Scene images with change listings:
════════════════
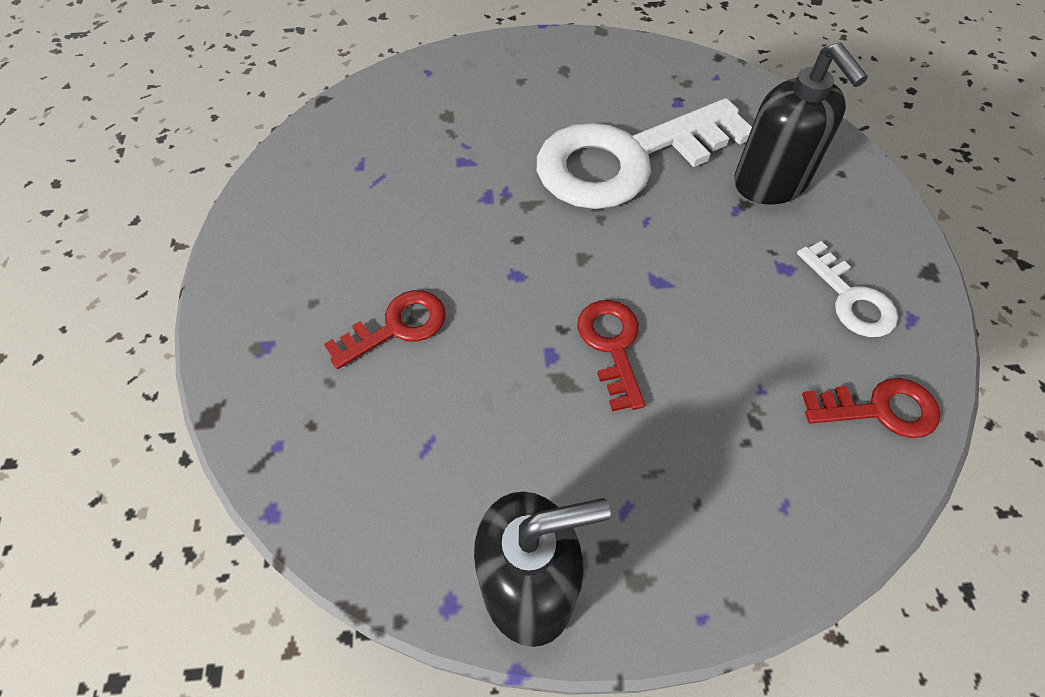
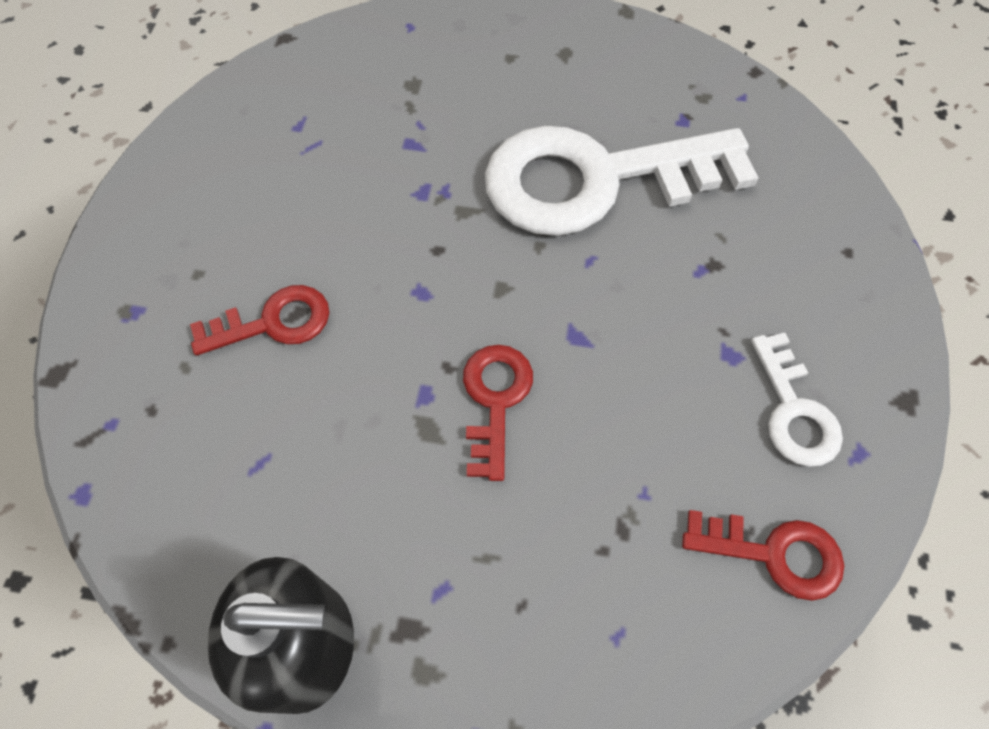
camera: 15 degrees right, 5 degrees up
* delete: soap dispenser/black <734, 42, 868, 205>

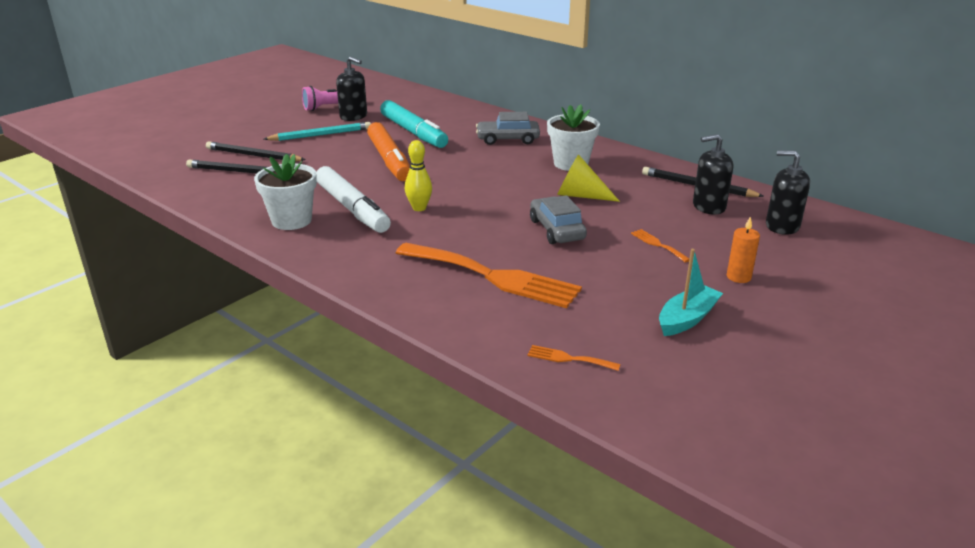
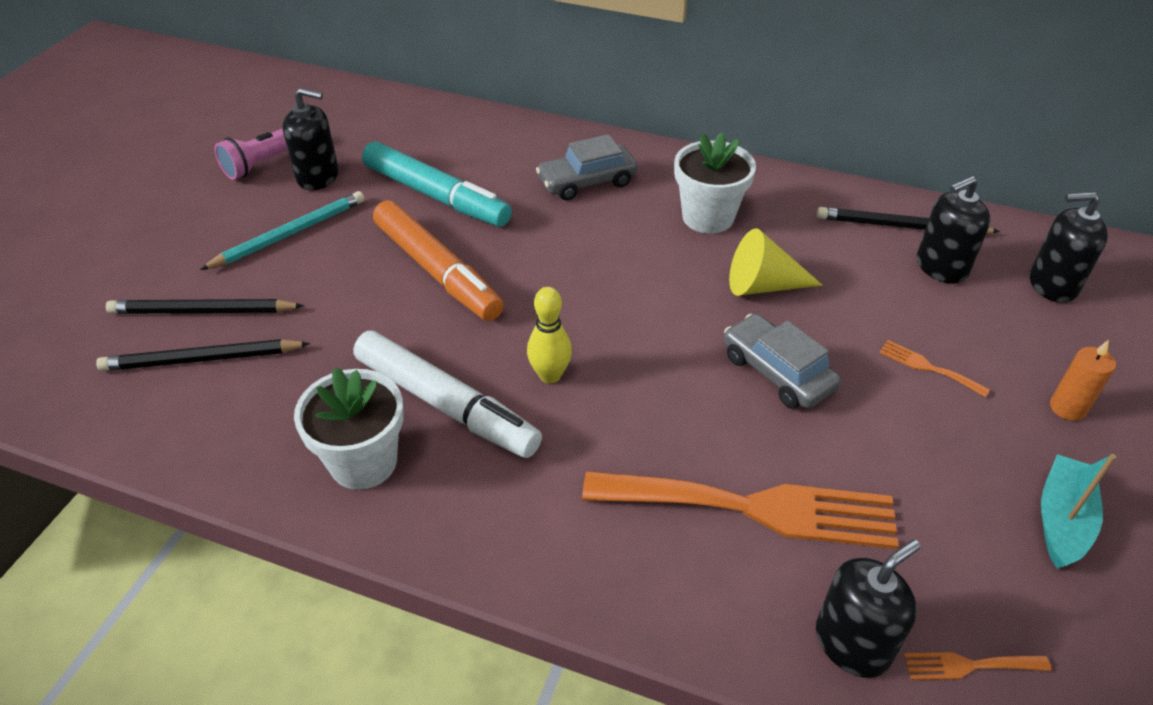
camera: 20 degrees left, 15 degrees up
* insert: soap dispenser/black <816, 540, 921, 678>

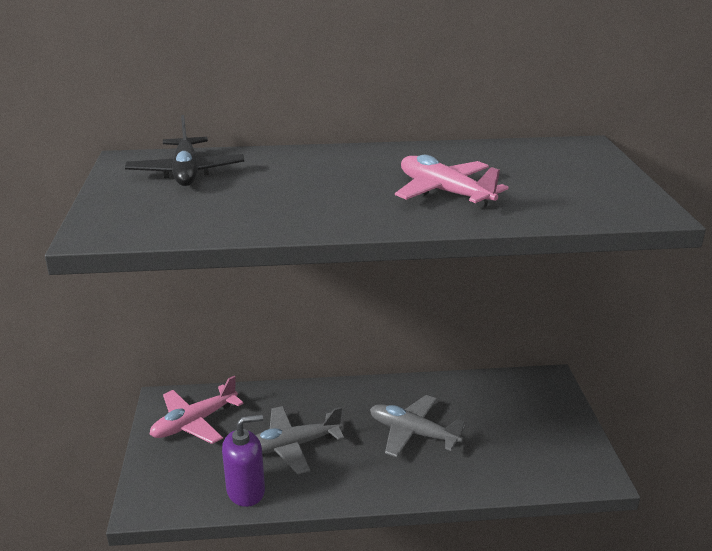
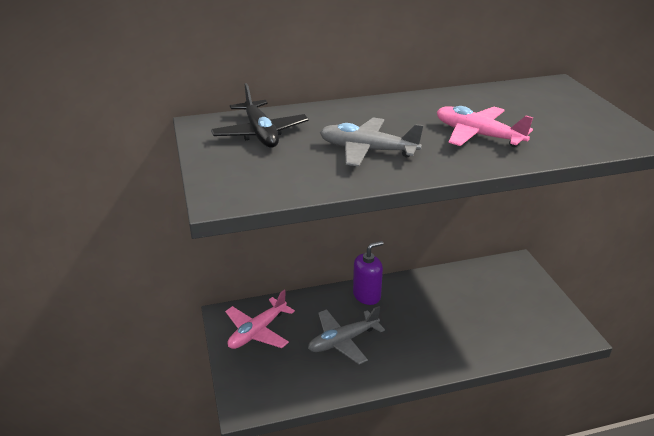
camera: 10 degrees left, 5 degrees up
* move: toy plane/gray <370, 395, 466, 457> to <320, 117, 424, 167>
* move: soap dispenser/violet <222, 414, 265, 507> to <353, 241, 383, 305>

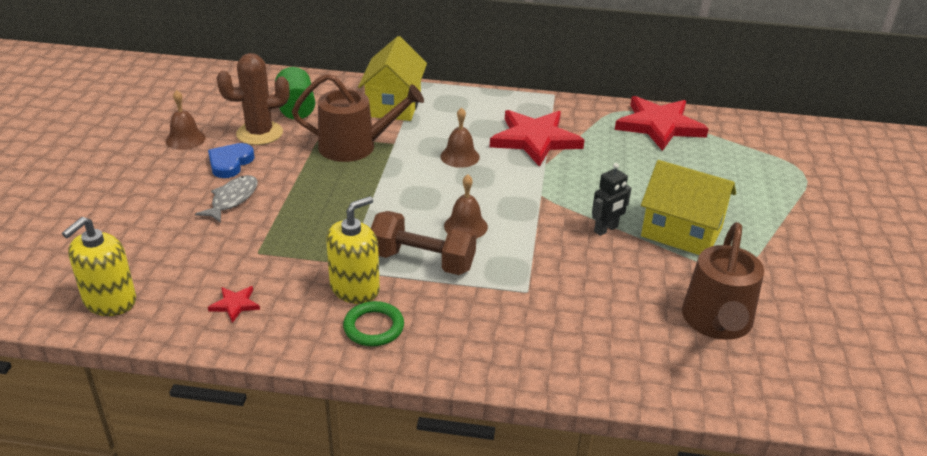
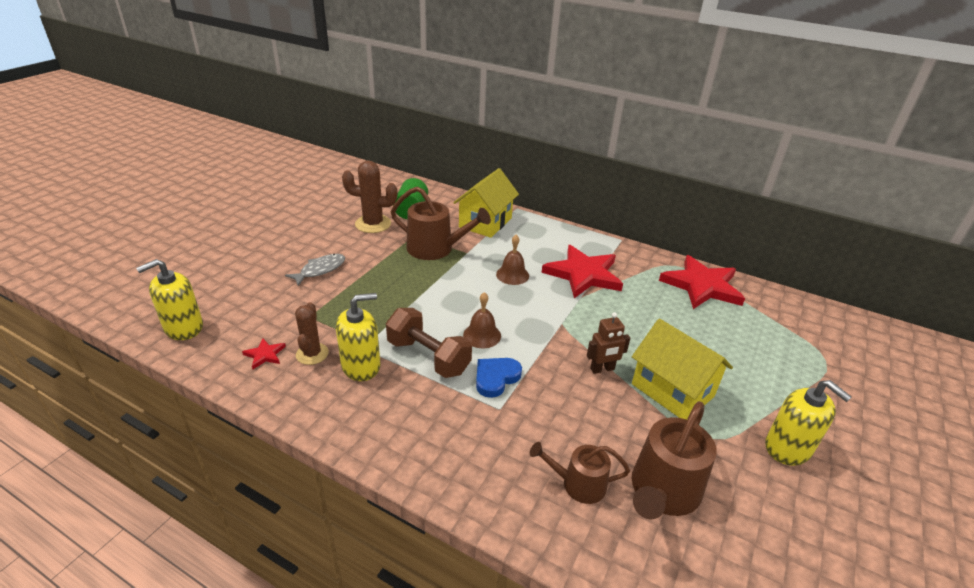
camera: 20 degrees right, 0 degrees up
* delete: hand bell/russet <166, 90, 206, 150>
* move: love heart/blue <208, 143, 254, 178> to <476, 358, 522, 398>
* recolor: robot figure/black <592, 163, 631, 236> to robot figure/russet <587, 312, 630, 374>
* delete: ring/leaf-green <343, 301, 404, 347>
* insert: saguaro cactus/russet <295, 302, 329, 365>
* insert: soap dispenser/yellow <765, 380, 851, 466>
* insert: watering can/russet <530, 442, 630, 504>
════════════════
- _Requirement_
Without the pictures, repeat all the records word for word.

- _Written solution_
camera: 15 degrees right, 5 degrees up
* delete: soap dispenser/black <734, 42, 868, 205>

camera: 20 degrees left, 15 degrees up
* insert: soap dispenser/black <816, 540, 921, 678>

camera: 10 degrees left, 5 degrees up
* move: toy plane/gray <370, 395, 466, 457> to <320, 117, 424, 167>
* move: soap dispenser/violet <222, 414, 265, 507> to <353, 241, 383, 305>

camera: 20 degrees right, 0 degrees up
* delete: hand bell/russet <166, 90, 206, 150>
* move: love heart/blue <208, 143, 254, 178> to <476, 358, 522, 398>
* recolor: robot figure/black <592, 163, 631, 236> to robot figure/russet <587, 312, 630, 374>
* delete: ring/leaf-green <343, 301, 404, 347>
* insert: saguaro cactus/russet <295, 302, 329, 365>
* insert: soap dispenser/yellow <765, 380, 851, 466>
* insert: watering can/russet <530, 442, 630, 504>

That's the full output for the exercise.